→ About this exercise
Beginning at the line containing "turquoise ruler [572,248,611,306] -> none" and continuing to the end of the records below, give each line again exactly as it stands, and only those lines.

--

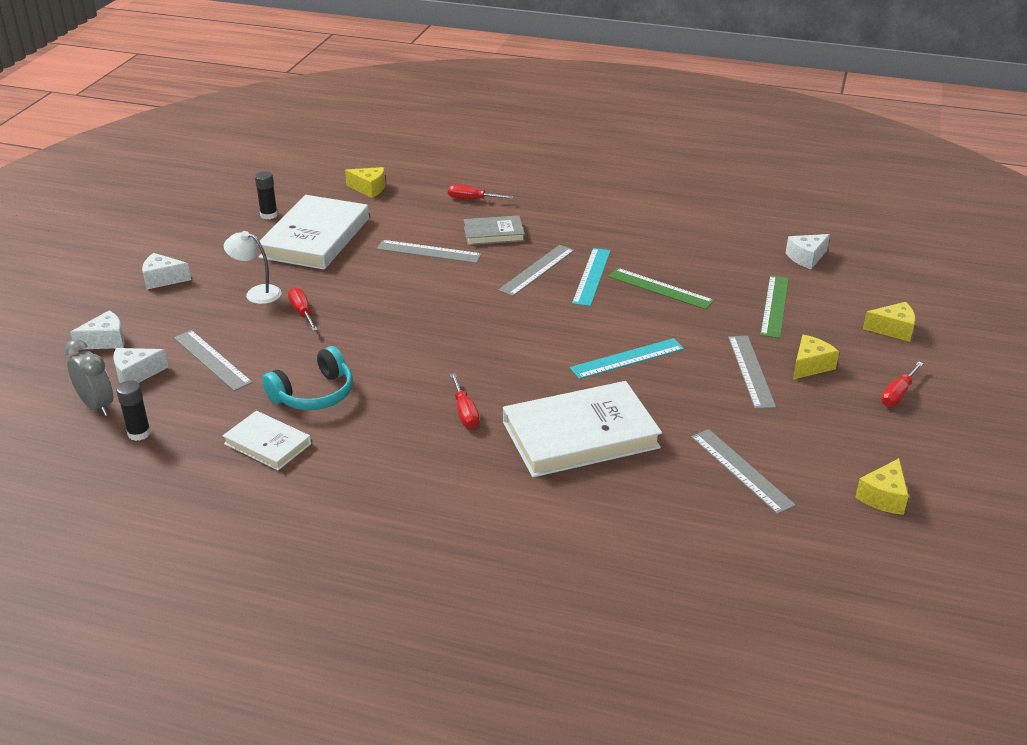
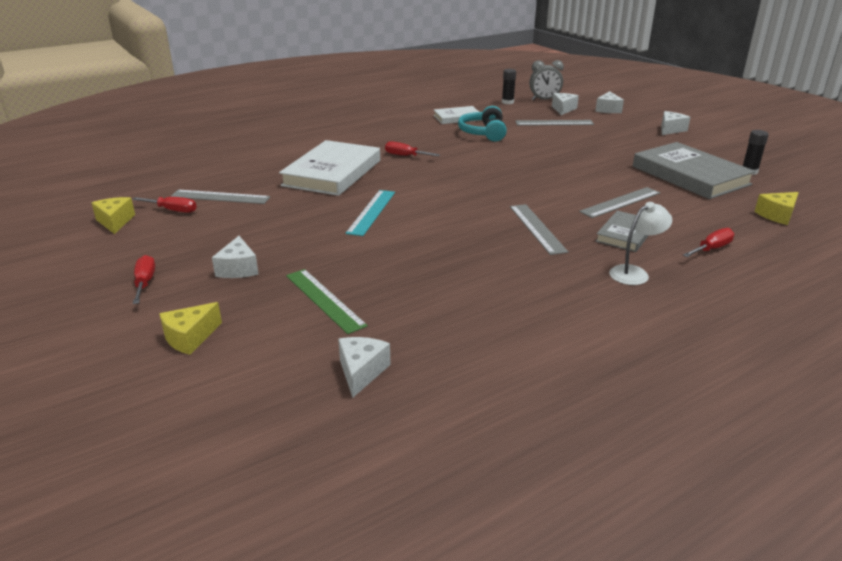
camera: 130 degrees right, 5 degrees down
white lamp [224,231,282,304] -> white lamp moved to [609,202,672,285]
white book [257,195,369,270] -> grey book [633,142,756,199]
red screwdriver [288,287,318,331] -> red screwdriver moved to [132,197,197,213]
turquoise ruler [572,248,611,306] -> none
green ruler [608,268,714,310] -> none
grey ruler [728,336,776,409] -> none
yellow cheese [793,335,839,379] -> white cheese [212,236,259,278]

--

→ Response area
turquoise ruler [572,248,611,306] -> none
green ruler [608,268,714,310] -> none
grey ruler [728,336,776,409] -> none
yellow cheese [793,335,839,379] -> white cheese [212,236,259,278]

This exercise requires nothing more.